#### Aim of the task
Before you finish, make sure each line of the records has been retyped exactly.

#### The input
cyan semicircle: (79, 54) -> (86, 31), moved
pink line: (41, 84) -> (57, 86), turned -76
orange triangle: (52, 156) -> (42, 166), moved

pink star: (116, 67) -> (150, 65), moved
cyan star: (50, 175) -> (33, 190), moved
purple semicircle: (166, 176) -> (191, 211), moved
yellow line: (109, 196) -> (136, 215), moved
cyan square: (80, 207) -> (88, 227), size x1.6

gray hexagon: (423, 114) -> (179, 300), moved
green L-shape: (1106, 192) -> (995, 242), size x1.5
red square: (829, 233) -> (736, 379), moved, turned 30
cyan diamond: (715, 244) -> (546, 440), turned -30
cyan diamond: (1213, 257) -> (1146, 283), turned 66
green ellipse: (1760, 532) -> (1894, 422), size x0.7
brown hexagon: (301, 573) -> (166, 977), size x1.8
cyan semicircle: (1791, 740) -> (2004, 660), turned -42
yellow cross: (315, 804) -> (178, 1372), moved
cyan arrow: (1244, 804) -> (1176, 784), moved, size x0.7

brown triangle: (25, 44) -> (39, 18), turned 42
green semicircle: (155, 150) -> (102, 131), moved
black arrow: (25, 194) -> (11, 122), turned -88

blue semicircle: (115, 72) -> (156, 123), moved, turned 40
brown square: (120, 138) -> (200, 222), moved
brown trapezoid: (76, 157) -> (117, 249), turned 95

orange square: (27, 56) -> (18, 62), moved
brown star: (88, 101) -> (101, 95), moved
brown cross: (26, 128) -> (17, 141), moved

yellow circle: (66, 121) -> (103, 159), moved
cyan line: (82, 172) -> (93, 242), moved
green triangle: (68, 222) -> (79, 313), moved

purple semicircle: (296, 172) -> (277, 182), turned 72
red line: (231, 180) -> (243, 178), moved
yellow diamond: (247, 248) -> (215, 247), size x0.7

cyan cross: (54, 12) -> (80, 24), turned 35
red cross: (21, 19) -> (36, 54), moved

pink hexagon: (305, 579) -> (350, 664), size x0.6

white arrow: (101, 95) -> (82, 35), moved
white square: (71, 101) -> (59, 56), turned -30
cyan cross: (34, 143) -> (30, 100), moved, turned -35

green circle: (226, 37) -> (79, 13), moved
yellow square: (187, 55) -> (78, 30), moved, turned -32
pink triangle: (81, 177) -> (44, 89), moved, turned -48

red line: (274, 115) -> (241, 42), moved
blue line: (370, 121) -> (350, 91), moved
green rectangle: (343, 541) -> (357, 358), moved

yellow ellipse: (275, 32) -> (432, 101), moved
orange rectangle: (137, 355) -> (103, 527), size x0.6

#### Result of this task
cyan semicircle: (79, 54) -> (86, 31), moved
pink line: (41, 84) -> (57, 86), turned -76
orange triangle: (52, 156) -> (42, 166), moved

pink star: (116, 67) -> (150, 65), moved
cyan star: (50, 175) -> (33, 190), moved
purple semicircle: (166, 176) -> (191, 211), moved
yellow line: (109, 196) -> (136, 215), moved
cyan square: (80, 207) -> (88, 227), size x1.6

gray hexagon: (423, 114) -> (179, 300), moved
green L-shape: (1106, 192) -> (995, 242), size x1.5
red square: (829, 233) -> (736, 379), moved, turned 30
cyan diamond: (715, 244) -> (546, 440), turned -30
cyan diamond: (1213, 257) -> (1146, 283), turned 66
green ellipse: (1760, 532) -> (1894, 422), size x0.7
brown hexagon: (301, 573) -> (166, 977), size x1.8
cyan semicircle: (1791, 740) -> (2004, 660), turned -42
yellow cross: (315, 804) -> (178, 1372), moved
cyan arrow: (1244, 804) -> (1176, 784), moved, size x0.7

brown triangle: (25, 44) -> (39, 18), turned 42
green semicircle: (155, 150) -> (102, 131), moved
black arrow: (25, 194) -> (11, 122), turned -88

blue semicircle: (115, 72) -> (156, 123), moved, turned 40
brown square: (120, 138) -> (200, 222), moved
brown trapezoid: (76, 157) -> (117, 249), turned 95

orange square: (27, 56) -> (18, 62), moved
brown star: (88, 101) -> (101, 95), moved
brown cross: (26, 128) -> (17, 141), moved

yellow circle: (66, 121) -> (103, 159), moved
cyan line: (82, 172) -> (93, 242), moved
green triangle: (68, 222) -> (79, 313), moved

purple semicircle: (296, 172) -> (277, 182), turned 72
red line: (231, 180) -> (243, 178), moved
yellow diamond: (247, 248) -> (215, 247), size x0.7

cyan cross: (54, 12) -> (80, 24), turned 35
red cross: (21, 19) -> (36, 54), moved

pink hexagon: (305, 579) -> (350, 664), size x0.6

white arrow: (101, 95) -> (82, 35), moved
white square: (71, 101) -> (59, 56), turned -30
cyan cross: (34, 143) -> (30, 100), moved, turned -35

green circle: (226, 37) -> (79, 13), moved
yellow square: (187, 55) -> (78, 30), moved, turned -32
pink triangle: (81, 177) -> (44, 89), moved, turned -48

red line: (274, 115) -> (241, 42), moved
blue line: (370, 121) -> (350, 91), moved
green rectangle: (343, 541) -> (357, 358), moved

yellow ellipse: (275, 32) -> (432, 101), moved
orange rectangle: (137, 355) -> (103, 527), size x0.6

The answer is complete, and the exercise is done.